[Working data]
━━━

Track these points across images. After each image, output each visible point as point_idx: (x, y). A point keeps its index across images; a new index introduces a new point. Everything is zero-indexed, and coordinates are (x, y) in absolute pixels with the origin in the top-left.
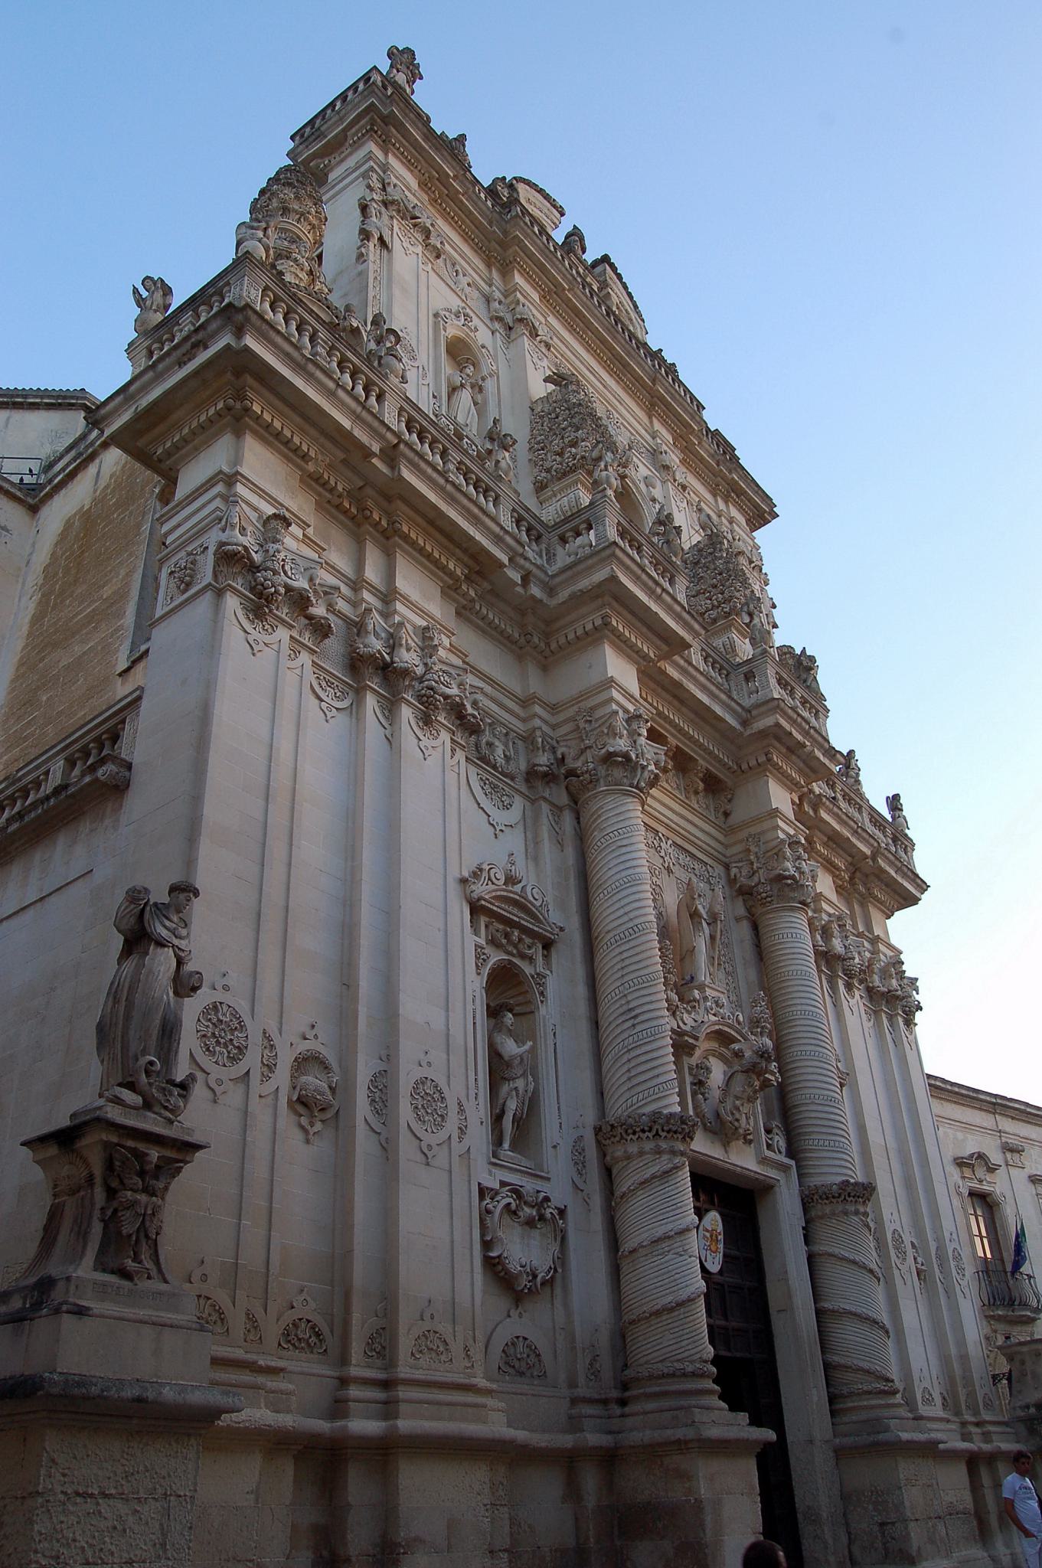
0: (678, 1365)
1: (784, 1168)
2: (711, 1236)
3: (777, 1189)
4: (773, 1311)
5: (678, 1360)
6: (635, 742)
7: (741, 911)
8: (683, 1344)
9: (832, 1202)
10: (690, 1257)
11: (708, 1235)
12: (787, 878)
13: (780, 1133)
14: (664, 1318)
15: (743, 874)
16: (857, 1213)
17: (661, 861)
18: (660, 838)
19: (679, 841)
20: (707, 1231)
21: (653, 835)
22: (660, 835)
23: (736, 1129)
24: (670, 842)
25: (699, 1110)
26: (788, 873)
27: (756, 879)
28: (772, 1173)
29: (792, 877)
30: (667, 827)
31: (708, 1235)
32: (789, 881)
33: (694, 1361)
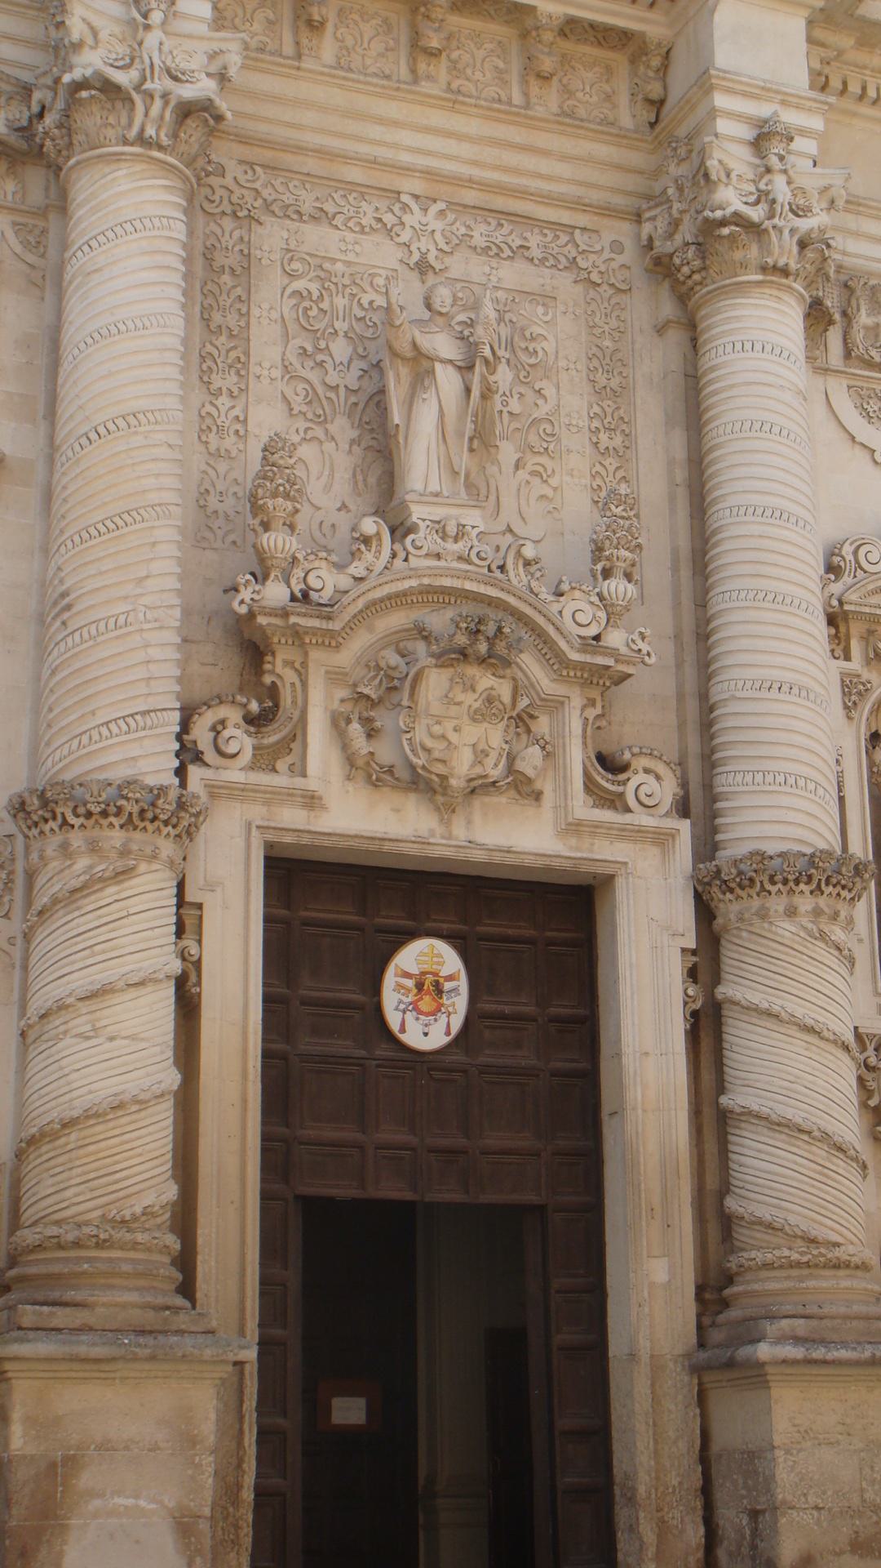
0: (54, 1231)
1: (662, 840)
2: (420, 986)
3: (620, 883)
4: (606, 1109)
5: (58, 1223)
6: (140, 44)
7: (668, 308)
8: (68, 1193)
9: (738, 897)
10: (111, 1039)
11: (410, 983)
12: (723, 223)
13: (661, 768)
14: (44, 1149)
15: (660, 231)
16: (791, 912)
17: (400, 253)
18: (405, 207)
19: (470, 197)
20: (407, 975)
21: (383, 204)
22: (405, 198)
23: (443, 778)
24: (435, 208)
25: (349, 752)
26: (718, 214)
27: (678, 239)
28: (604, 852)
29: (738, 219)
30: (429, 174)
31: (410, 983)
32: (725, 231)
33: (87, 1223)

━━━

[What this task involves] Reproduce the data word for word from its very beginning through the line "11: (708, 1235)", including that line, and omit the pictures.

[Response for this exercise]
Track these points across images. After each image, output each visible point as point_idx: (x, y). A point keeps its index across images; a new index introduces a new point. Everything is zero-indexed, and coordinates are (x, y) in absolute pixels with the origin in the top-left.
0: (678, 1365)
1: (784, 1168)
2: (711, 1236)
3: (777, 1189)
4: (773, 1311)
5: (678, 1360)
6: (635, 742)
7: (741, 911)
8: (683, 1344)
9: (832, 1202)
10: (690, 1257)
11: (708, 1235)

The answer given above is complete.